__WHAT YOU WILL DO__: Where a line in the data below includes the word "primary", count it. State the total and nothing more.

Stored data entries
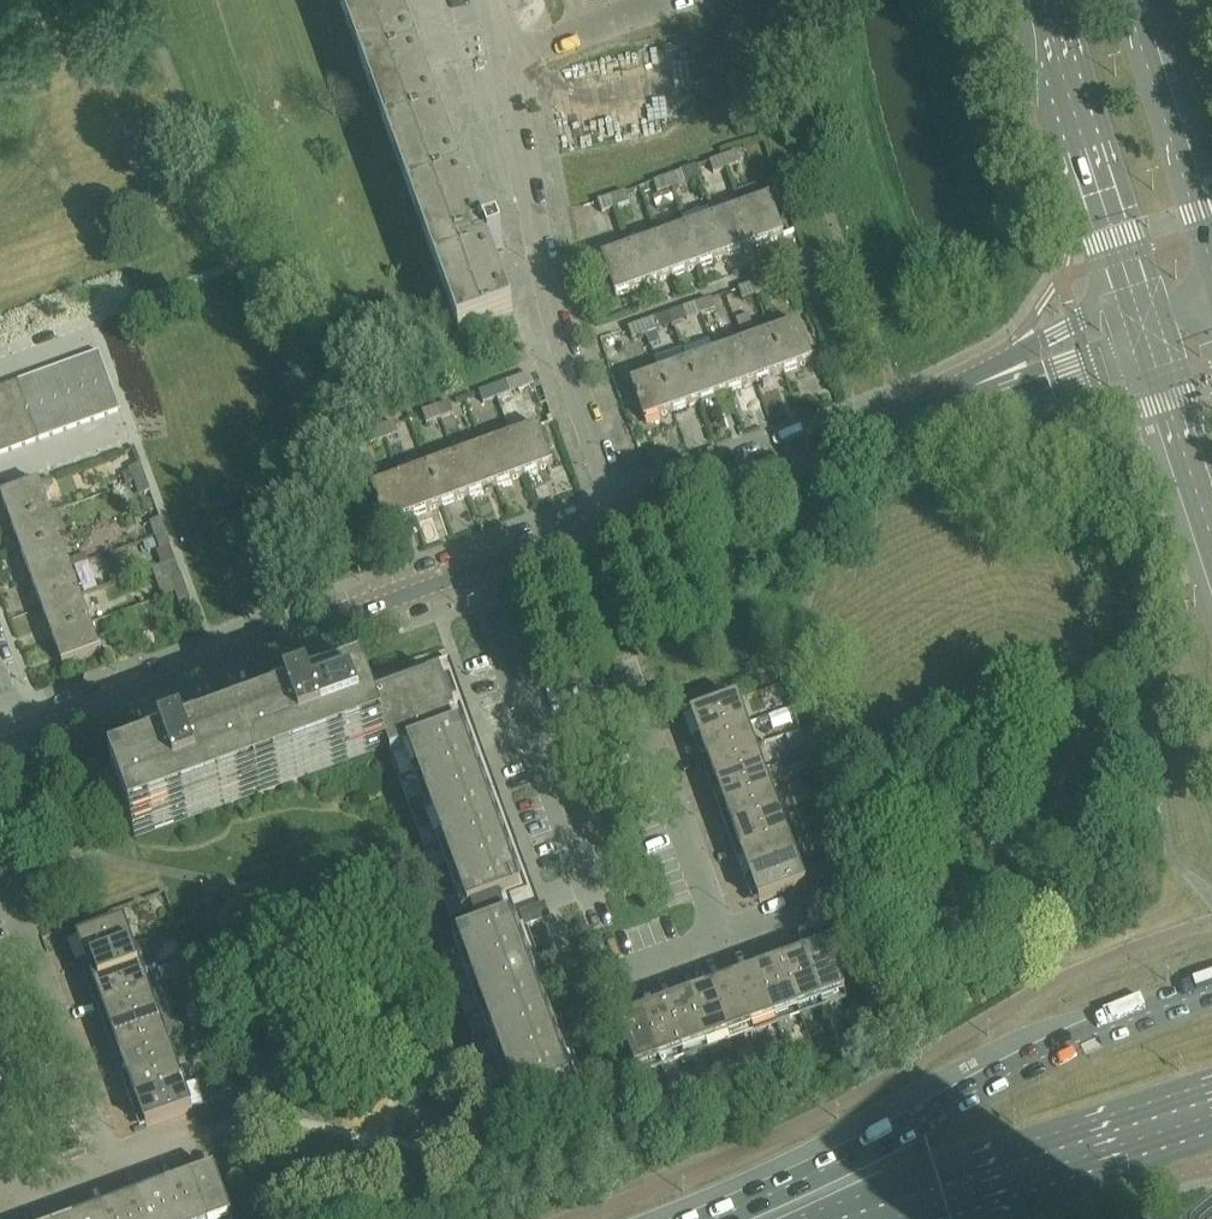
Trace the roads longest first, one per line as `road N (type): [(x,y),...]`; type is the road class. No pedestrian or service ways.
road 1 (residential): [(624,519),(562,350),(491,0)]
road 2 (primary): [(1211,993),(1072,1044),(872,1147),(766,1218)]
road 3 (residential): [(530,735),(633,702),(719,937),(608,978)]
road 4 (residential): [(27,736),(472,574)]
road 5 (residential): [(0,1177),(8,1198),(107,1162),(11,899)]
road 6 (primary): [(845,1218),(898,1217),(1211,1117)]
road 7 (secondary): [(1047,0),(1138,314)]
road 8 (secondary): [(1211,245),(1132,0)]
road 9 (unclassified): [(1138,314),(1074,325),(909,413)]
road 10 (unclassified): [(909,413),(1014,393),(1145,335)]
road 11 (secondary): [(1145,335),(1211,521)]
road 12 (residential): [(543,892),(581,880),(530,735)]
road 13 (residential): [(624,519),(805,454)]
road 14 (residential): [(530,735),(472,574)]
road 15 (residential): [(472,574),(624,519)]

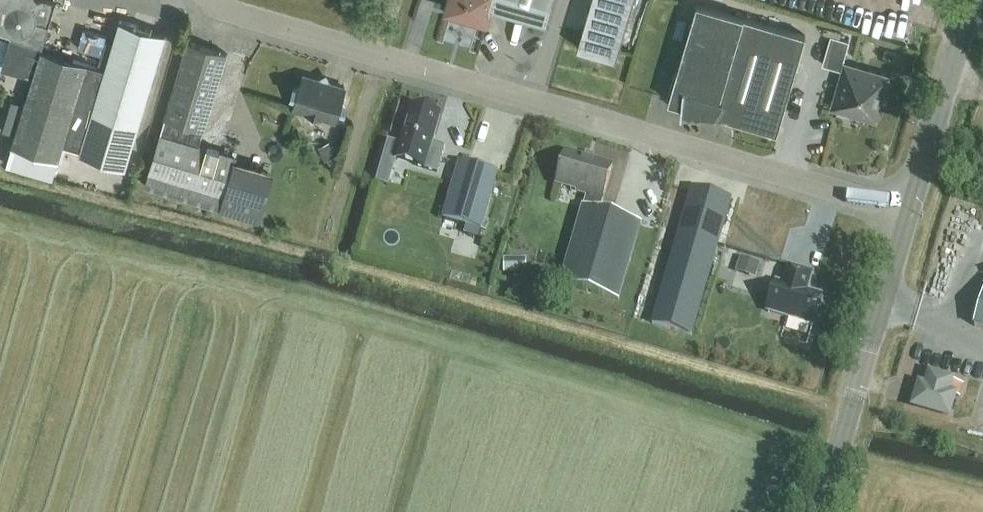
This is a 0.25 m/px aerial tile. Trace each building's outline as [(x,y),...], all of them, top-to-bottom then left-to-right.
[(11,37),(1,68),(33,77),(12,145),(59,159),(64,144),(81,149),(79,154),(125,167),(165,33),(120,19),(113,42),(105,67),(99,65),(41,48),(56,1),(52,0),(0,0),(0,33),(11,37)] [(448,8),(485,19),(489,6),(547,23),(554,0),(450,0),(448,8)] [(632,0),(591,0),(577,46),(615,58),(632,0)] [(723,116),(751,19),(697,3),(668,100),(723,116)] [(751,19),(723,116),(777,132),(806,35),(751,19)] [(841,69),(849,40),(831,35),(822,64),(841,69)] [(107,40),(99,65),(105,67),(113,42),(107,40)] [(225,194),(237,155),(199,144),(227,52),(188,40),(149,171),(225,194)] [(874,116),(885,78),(847,67),(835,105),(839,106),(838,112),(849,116),(851,110),(874,116)] [(336,120),(345,87),(303,75),(300,85),(293,89),(297,96),(294,107),(309,112),(313,119),(320,115),(336,120)] [(439,115),(411,107),(394,162),(436,175),(441,157),(428,154),(439,115)] [(601,201),(611,167),(565,153),(555,186),(576,192),(575,194),(586,197),(583,209),(582,208),(558,285),(617,302),(640,225),(597,213),(600,201),(601,201)] [(385,185),(392,162),(382,159),(375,182),(385,185)] [(480,232),(497,174),(459,163),(442,220),(480,232)] [(690,337),(730,202),(691,190),(651,325),(690,337)] [(745,257),(741,270),(761,276),(764,262),(745,257)] [(525,258),(503,259),(503,274),(526,274),(525,258)] [(807,293),(812,274),(788,267),(783,285),(775,283),(766,313),(812,327),(821,297),(807,293)] [(974,328),(982,330),(982,296),(974,328)] [(962,386),(954,383),(954,380),(928,372),(924,385),(917,383),(909,409),(949,421),(956,398),(958,398),(962,386)]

__SOLUTION BELOW__: 2